• What is asked: Find each line in the listing that contains the string "kern" and copy those lines in full.

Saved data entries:
####

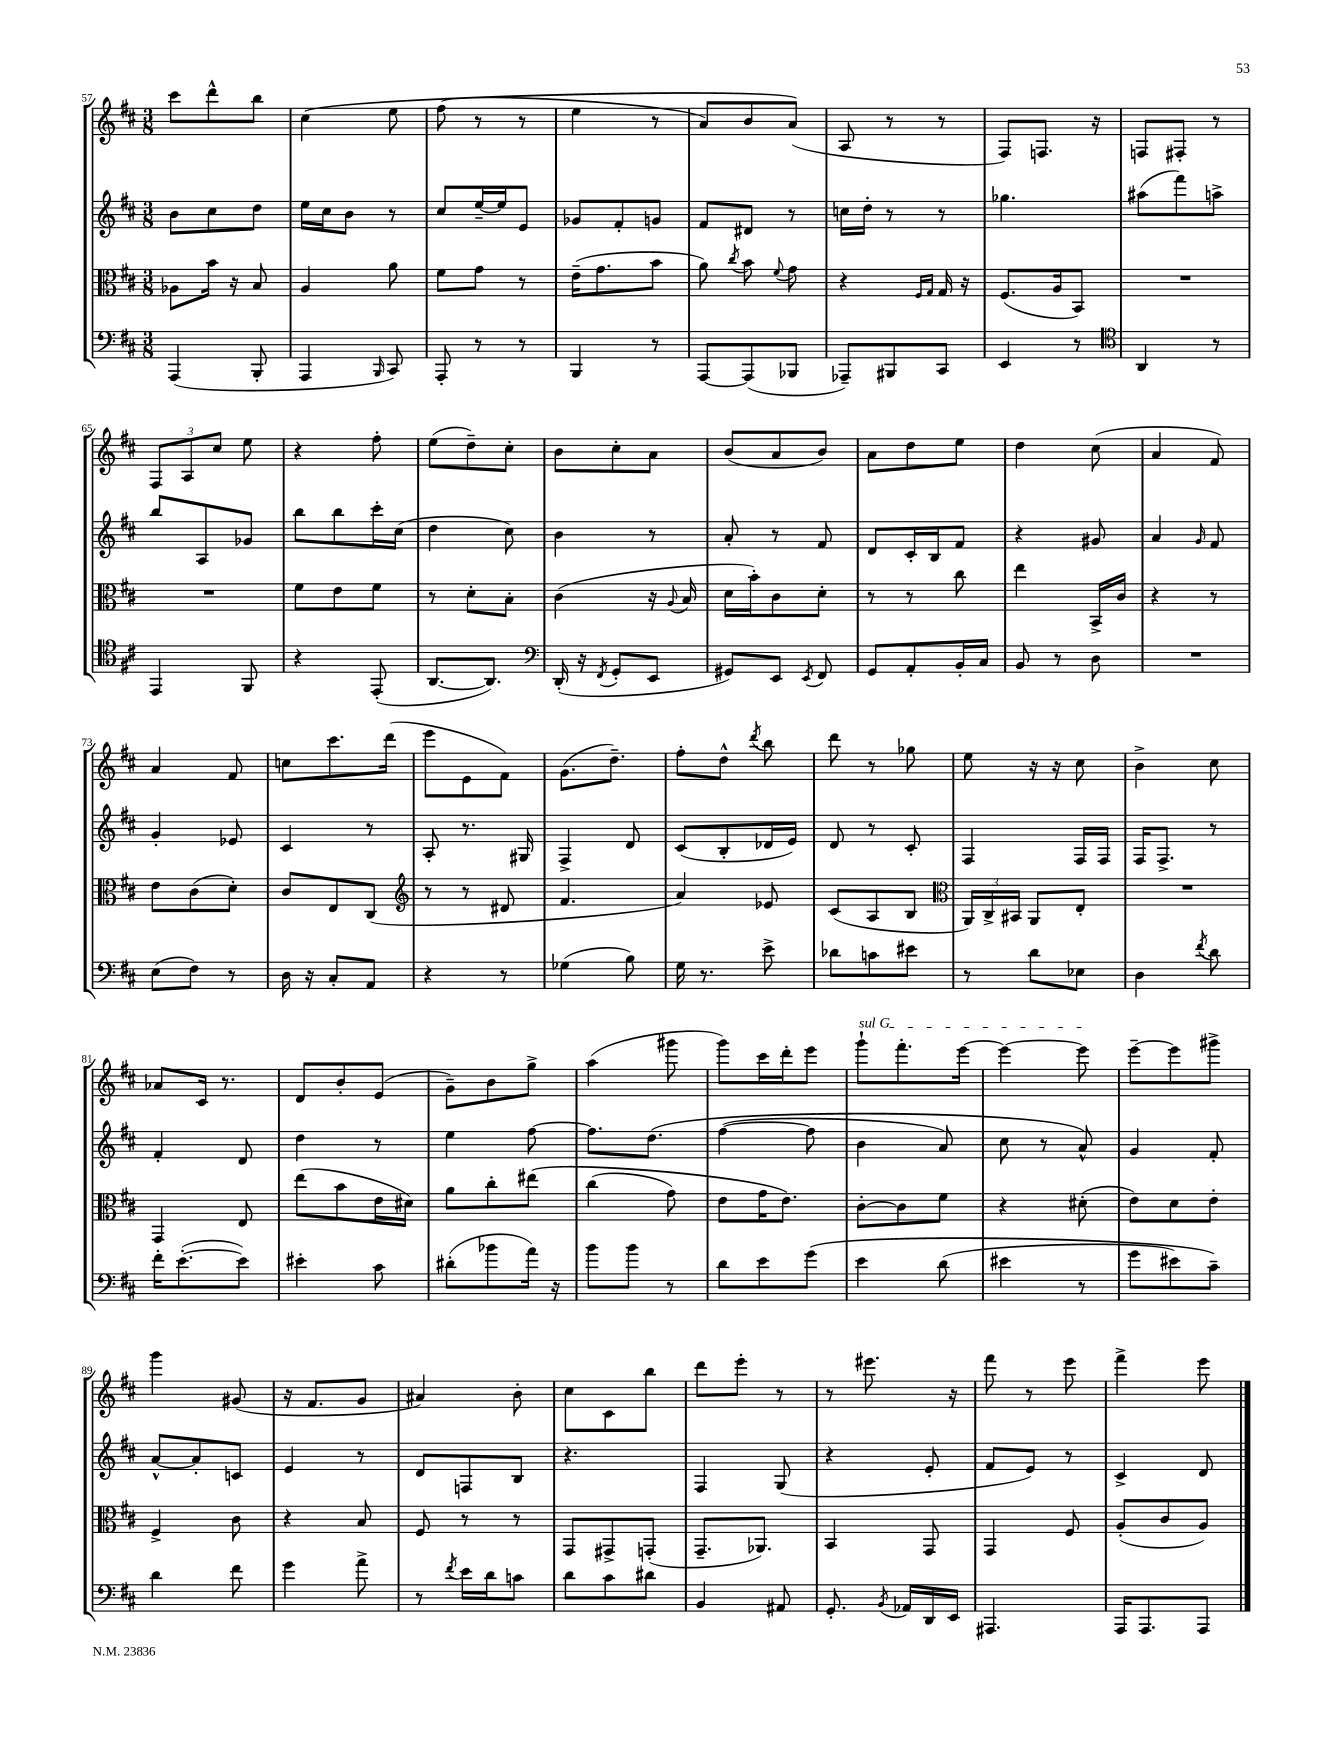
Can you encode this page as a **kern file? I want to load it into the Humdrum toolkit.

**kern	**kern	**kern	**kern
*part4	*part3	*part2	*part1
*staff4	*staff3	*staff2	*staff1
*clefF4	*clefC3	*clefG2	*clefG2
*k[f#c#]	*k[f#c#]	*k[f#c#]	*k[f#c#]
*M3/8	*M3/8	*M3/8	*M3/8
=57	=57	=57	=57
(4AAA/	8A-X\L	8b\L	8ccc#\L
.	16b\Jk	8cc#\	8ddd^^\
.	16r	.	.
8BBB'/	8B/	8dd\J	8bb\J
=58	=58	=58	=58
4AAA/	4A/	16ee\LL	(4cc#\
.	.	16cc#\J	.
.	.	8b\J	.
16qqBBB/	.	.	.
8CC#/)	8a\	8r	8ee\
=59	=59	=59	=59
8AAA'/	8f#\L	8cc#/L	(8ff#\
8r	8g\J	[16ee~/L	8r
.	.	16ee/J]	.
8r	8r	8e/J	8r
=60	=60	=60	=60
4BBB/	(16e~\KL	8g-X/L	4ee\
.	8.g\	.	.
.	.	8f#'/	.
8r	8b\J	8gn/J	8r
=61	=61	=61	=61
[8AAA/L	8a\)	8f#/L	8a/L)
.	8qcc#/	.	.
(8AAA/]	8b\	8d#X/J	8b/
.	8qqf#/	.	.
8BBB-X/J	8g\	8r	(8a/J)
=62	=62	=62	=62
8AAA-X~/L)	4r	16ccn\LL	8A/
.	.	16dd'\JJ	.
8BBB#X/	.	8r	8r
.	16qqF#/LL	.	.
.	16qqG/JJ	.	.
8CC#/J	16G/	8r	8r
.	16r	.	.
=63	=63	=63	=63
4EE/	(8.F#/L	4.gg-X\	8F#/L)
.	.	.	8.Fn/J
.	16A/k	.	.
8r	8BB/J)	.	.
.	.	.	16r
=64	=64	=64	=64
*clefC4	*	*	*
4AA/	4.r	(8aa#X\L	8Fn/L
.	.	8fff#\)	8F#X'/J
8r	.	8aan^\J	8r
!!LO:LB:g=z
=65	=65	=65	=65
4EE/	4.r	8bb/L	12F#/L
.	.	.	12A/
.	.	8A/	.
.	.	.	12cc#/J
8FF#/	.	8g-X/J	8ee\
=66	=66	=66	=66
4r	8f#\L	8bb\L	4r
.	8e\	8bb\	.
(8EE'/	8f#\J	16ccc#'\L	8ff#'\
.	.	(16cc#\JJ	.
=67	=67	=67	=67
[8.AA/L	8r	4dd\	(8ee\L
.	8d'\L	.	8dd~\)
8.AA/J])	.	.	.
.	8B'\J	8cc#\)	8cc#'\J
=68	=68	=68	=68
*clefF4	*	*	*
(16DD'/	(4c#\	4b\	8b\L
16r	.	.	.
8qFF#/	.	.	.
8GG'/L	.	.	8cc#'\
8EE/J	16r	8r	8a\J
.	8qqA/	.	.
.	16B/	.	.
=69	=69	=69	=69
8GG#X/L)	16d\LL	8a'/	(8b/L
.	16b'\J)	.	.
8EE/J	8c#\	8r	8a/
8qEE/	.	.	.
8FF#/	8d'\J	8f#/	8b/J)
=70	=70	=70	=70
8GG/L	8r	8d/L	8a\L
8AA'/	8r	16c#'/L	8dd\
.	.	16B/J	.
16BB'/L	8cc#\	8f#/J	8ee\J
16C#/JJ	.	.	.
=71	=71	=71	=71
8BB/	4ee\	4r	4dd\
8r	.	.	.
8D\	16BB^/LL	8g#X/	(8cc#\
.	16c#/JJ	.	.
=72	=72	=72	=72
4.r	4r	4a/	4a/
.	.	16qqg/	.
.	8r	8f#/	8f#/)
!!LO:LB:g=z
=73	=73	=73	=73
(8E\L	8e\L	4g'/	4a/
8F#\J)	(8c#\	.	.
8r	8d'\J)	8e-X/	8f#/
=74	=74	=74	=74
16D\	8c#/L	4c#/	8ccn\L
16r	.	.	.
8C#'/L	8E/	.	8.ccc#\
8AA/J	(8C#/J	8r	.
.	.	.	(16ddd\Jk
=75	=75	=75	=75
*	*clefG2	*	*
4r	8r	8A'/	8eee\L
.	8r	8.r	8e\
8r	8d#X/	.	8f#\J)
.	.	16G#X/	.
=76	=76	=76	=76
(4G-X\	4.f#/	4F#^/	(8.g\L
.	.	.	8.dd~\J)
8B\)	.	8d/	.
=77	=77	=77	=77
16G\	4a/)	(8c#/L	8ff#'\L
8.r	.	.	.
.	.	8B'/	8dd^^\J
.	.	.	8qddd/
8e^\	8e-X/	16d-X/L	8bb\
.	.	16e/JJ)	.
=78	=78	=78	=78
8d-X\L	(8c#/L	8d/	8ddd\
8cn\	8A/	8r	8r
8e#X\J	8B/J	8c#'/	8gg-X\
=79	=79	=79	=79
*	*clefC3	*	*
8r	24AA/LL)	4F#/	8ee\
.	24C#^/	.	.
.	24BB#X/JJ	.	.
8d\L	8AA/L	.	16r
.	.	.	16r
8E-X\J	8E'/J	16F#/LL	8cc#\
.	.	16F#/JJ	.
=80	=80	=80	=80
4D\	4.r	16F#/KL	4b^\
.	.	8.F#^/J	.
8qf#/	.	.	.
8d\	.	8r	8cc#\
!!LO:LB:g=z
=81	=81	=81	=81
16f#'\KL	4GG/	4f#'/	8a-X/L
([8.e'\	.	.	.
.	.	.	16c#/Jk
.	.	.	8.r
8e\J])	8E/	8d/	.
=82	=82	=82	=82
4e#X'\	(8ee\L	4dd\	8d/L
.	8b\	.	8b'/
8c#\	16e\L	8r	(8e/J
.	16d#X\JJ)	.	.
=83	=83	=83	=83
(8d#X'\L	8a\L	4ee\	8g~\L)
8b-X\	8cc#'\	.	8b\
16a\Jk)	(8ee#X\J	[8ff#\	8gg^\J
16r	.	.	.
=84	=84	=84	=84
8b\L	(4cc#\	8.ff#\L]	(4aa\
8b\J	.	.	.
.	.	(8.dd\J	.
8r	8g\)	.	8ggg#X\
=85	=85	=85	=85
8d\L	8e\L	([4ff#\	8ggg\L)
8e\	16g\K	.	16ccc#\L
.	8.e\J)	.	16ddd'\J
(8g\J	.	8ff#\]	8eee\J
=86	=86	=86	=86
!	!	!	!LO:TX:a:i:t=sul G
4e\	[8c#'\L	4b\	8ggg`\L
.	8c#\]	.	8.fff#'\
(8d\	8f#\J	8a/)	.
.	.	.	[16eee\Jk
=87	=87	=87	=87
4e#X\	4r	8cc#\	4eee\_
.	.	8r	.
8r	(8d#X'\	8a^^/)	8eee\]
=88	=88	=88	=88
8g\L	8e\L)	4g/	[8eee~\L
8e#X\)	8d\	.	8eee\]
8c#~\J)	8e'\J	8f#'/	8ggg#X^\J
!!LO:LB:g=z
=89	=89	=89	=89
4d\	4F#^/	[8a^^/L	4ggg\
.	.	8a'/]	.
8f#\	8c#\	8cn/J	(8g#X/
=90	=90	=90	=90
4g\	4r	4e/	16r
.	.	.	8.f#/L
8a^\	8B/	8r	8g/J
=91	=91	=91	=91
8r	8F#/	8d/L	4a#X/)
8qf#/	.	.	.
16e\LL	8r	8Fn/	.
16d\J	.	.	.
8cn\J	8r	8B/J	8b'\
=92	=92	=92	=92
8d\L	8GG/L	4.r	8cc#\L
8c#\	8GG#X^/	.	8c#\
8d#X\J	(8GGn'/J	.	8bb\J
=93	=93	=93	=93
4BB/	8.GG~/L	4F#/	8ddd\L
.	.	.	8eee'\J
.	8.AA-X/J)	.	.
8AA#X/	.	(8G/	8r
=94	=94	=94	=94
8.GG'/	4BB/	4r	8r
.	.	.	8.eee#X\
8qBB/	.	.	.
16AA-X/LL	.	.	.
16DD/	8GG/	8e'/	.
16EE/JJ	.	.	16r
=95	=95	=95	=95
4.AAA#X/	4GG/	8f#/L	8fff#\
.	.	8e/J)	8r
.	8F#/	8r	8eee\
=96	=96	=96	=96
16AAA/KL	(8A'/L	4c#^/	4fff#^\
8.AAA/	.	.	.
.	8c#/	.	.
8AAA/J	8A/J)	8d/	8eee\
==	==	==	==
*-	*-	*-	*-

####

• Solution:
Can you encode this page as a **kern file? I want to load it into the Humdrum toolkit.
**kern	**kern	**kern	**kern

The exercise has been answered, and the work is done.